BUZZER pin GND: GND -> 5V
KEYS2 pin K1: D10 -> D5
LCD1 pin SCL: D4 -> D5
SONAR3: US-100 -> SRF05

* * *

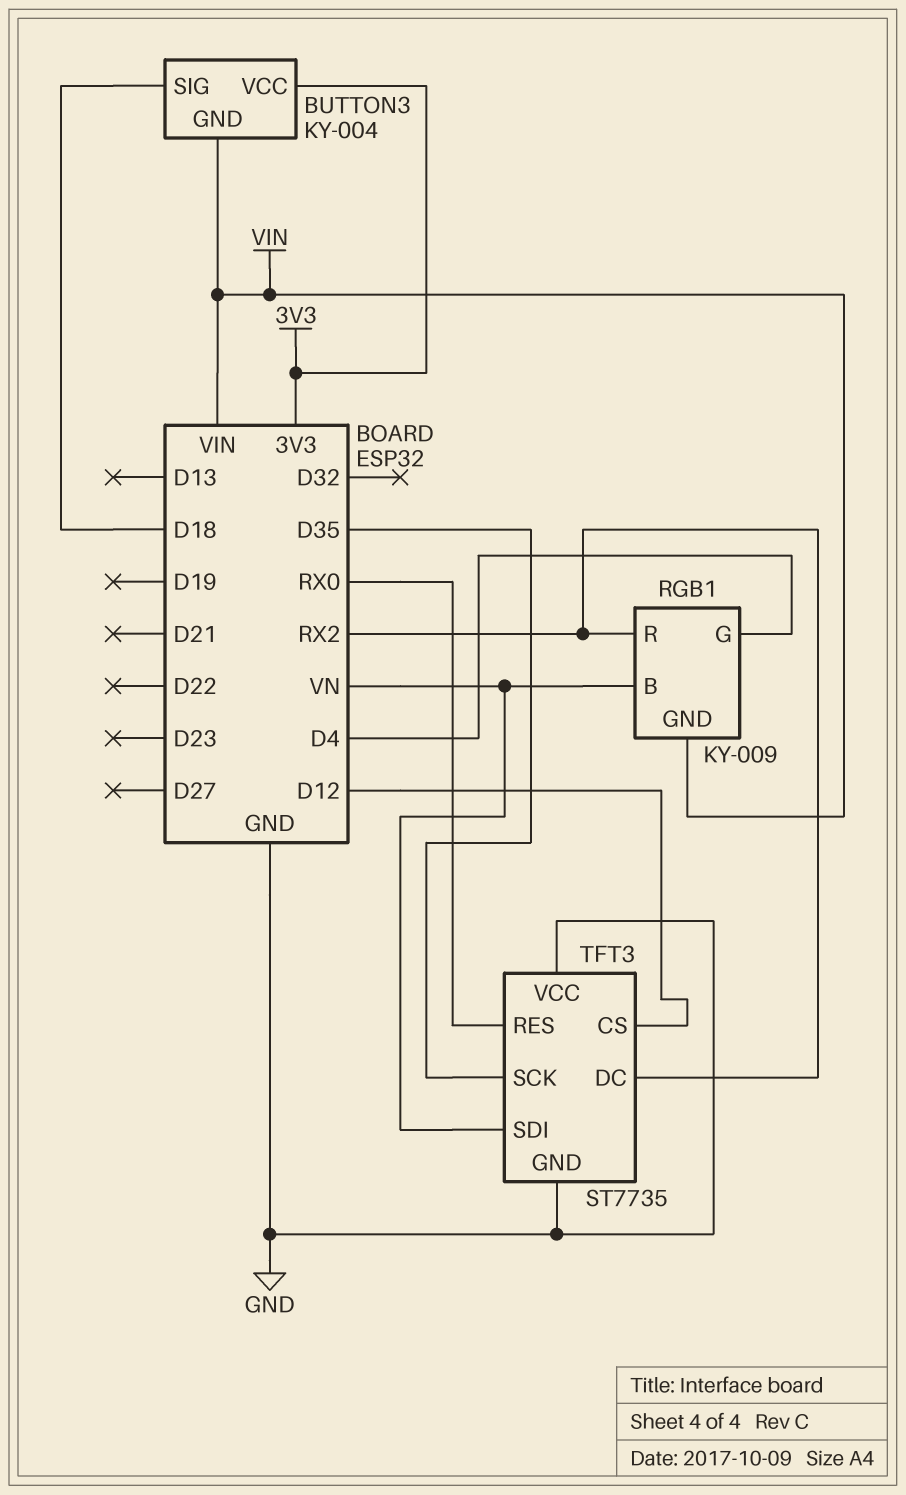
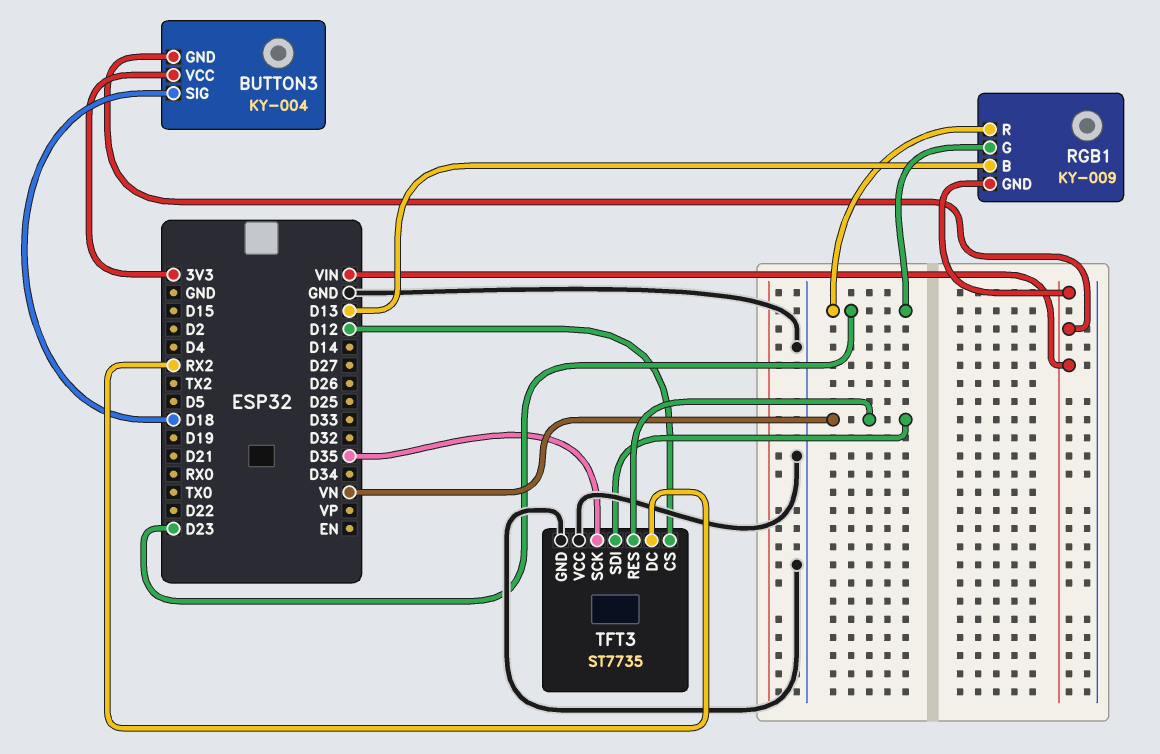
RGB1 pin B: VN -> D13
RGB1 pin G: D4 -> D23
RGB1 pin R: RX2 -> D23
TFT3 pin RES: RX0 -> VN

## Instructions for the task
Leave out every line above except those from the line with "BUZZER pin GND: GND -> 5V" up to and including the line with "SONAR3: US-100 -> SRF05", and copy those exactly.

## Response
BUZZER pin GND: GND -> 5V
KEYS2 pin K1: D10 -> D5
LCD1 pin SCL: D4 -> D5
SONAR3: US-100 -> SRF05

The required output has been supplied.